INSTRUCTIONS FOR THE TASK ▸
For the records below, print every one exactly, with nothing dropped.

SUPPLIED DATA ▸
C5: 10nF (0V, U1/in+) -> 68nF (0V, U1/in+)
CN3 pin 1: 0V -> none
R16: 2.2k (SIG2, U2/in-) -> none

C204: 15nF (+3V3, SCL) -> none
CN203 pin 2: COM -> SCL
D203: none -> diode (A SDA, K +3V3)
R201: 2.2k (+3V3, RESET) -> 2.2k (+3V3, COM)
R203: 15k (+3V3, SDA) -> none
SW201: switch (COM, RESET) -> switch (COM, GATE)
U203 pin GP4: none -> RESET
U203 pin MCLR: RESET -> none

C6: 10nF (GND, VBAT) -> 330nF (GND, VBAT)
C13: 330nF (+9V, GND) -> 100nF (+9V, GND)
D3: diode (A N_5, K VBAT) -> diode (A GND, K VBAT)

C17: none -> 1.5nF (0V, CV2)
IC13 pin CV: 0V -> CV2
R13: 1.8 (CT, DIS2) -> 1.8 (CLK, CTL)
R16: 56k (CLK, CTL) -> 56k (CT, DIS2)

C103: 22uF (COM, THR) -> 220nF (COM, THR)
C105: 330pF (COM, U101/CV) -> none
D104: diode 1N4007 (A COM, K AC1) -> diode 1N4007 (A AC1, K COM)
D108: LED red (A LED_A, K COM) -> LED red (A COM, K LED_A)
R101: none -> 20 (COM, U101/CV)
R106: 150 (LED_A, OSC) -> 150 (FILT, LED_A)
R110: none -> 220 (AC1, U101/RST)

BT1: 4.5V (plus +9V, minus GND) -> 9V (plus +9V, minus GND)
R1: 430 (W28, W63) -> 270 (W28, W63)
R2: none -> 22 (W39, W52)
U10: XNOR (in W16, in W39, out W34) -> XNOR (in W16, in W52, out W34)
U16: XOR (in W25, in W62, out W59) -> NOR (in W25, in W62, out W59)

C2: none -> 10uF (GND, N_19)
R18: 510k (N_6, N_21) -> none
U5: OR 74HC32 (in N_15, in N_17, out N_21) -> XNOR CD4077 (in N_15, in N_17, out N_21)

WORKED SOLUTION ▸
C5: 10nF (0V, U1/in+) -> 68nF (0V, U1/in+)
CN3 pin 1: 0V -> none
R16: 2.2k (SIG2, U2/in-) -> none

C204: 15nF (+3V3, SCL) -> none
CN203 pin 2: COM -> SCL
D203: none -> diode (A SDA, K +3V3)
R201: 2.2k (+3V3, RESET) -> 2.2k (+3V3, COM)
R203: 15k (+3V3, SDA) -> none
SW201: switch (COM, RESET) -> switch (COM, GATE)
U203 pin GP4: none -> RESET
U203 pin MCLR: RESET -> none

C6: 10nF (GND, VBAT) -> 330nF (GND, VBAT)
C13: 330nF (+9V, GND) -> 100nF (+9V, GND)
D3: diode (A N_5, K VBAT) -> diode (A GND, K VBAT)

C17: none -> 1.5nF (0V, CV2)
IC13 pin CV: 0V -> CV2
R13: 1.8 (CT, DIS2) -> 1.8 (CLK, CTL)
R16: 56k (CLK, CTL) -> 56k (CT, DIS2)

C103: 22uF (COM, THR) -> 220nF (COM, THR)
C105: 330pF (COM, U101/CV) -> none
D104: diode 1N4007 (A COM, K AC1) -> diode 1N4007 (A AC1, K COM)
D108: LED red (A LED_A, K COM) -> LED red (A COM, K LED_A)
R101: none -> 20 (COM, U101/CV)
R106: 150 (LED_A, OSC) -> 150 (FILT, LED_A)
R110: none -> 220 (AC1, U101/RST)

BT1: 4.5V (plus +9V, minus GND) -> 9V (plus +9V, minus GND)
R1: 430 (W28, W63) -> 270 (W28, W63)
R2: none -> 22 (W39, W52)
U10: XNOR (in W16, in W39, out W34) -> XNOR (in W16, in W52, out W34)
U16: XOR (in W25, in W62, out W59) -> NOR (in W25, in W62, out W59)

C2: none -> 10uF (GND, N_19)
R18: 510k (N_6, N_21) -> none
U5: OR 74HC32 (in N_15, in N_17, out N_21) -> XNOR CD4077 (in N_15, in N_17, out N_21)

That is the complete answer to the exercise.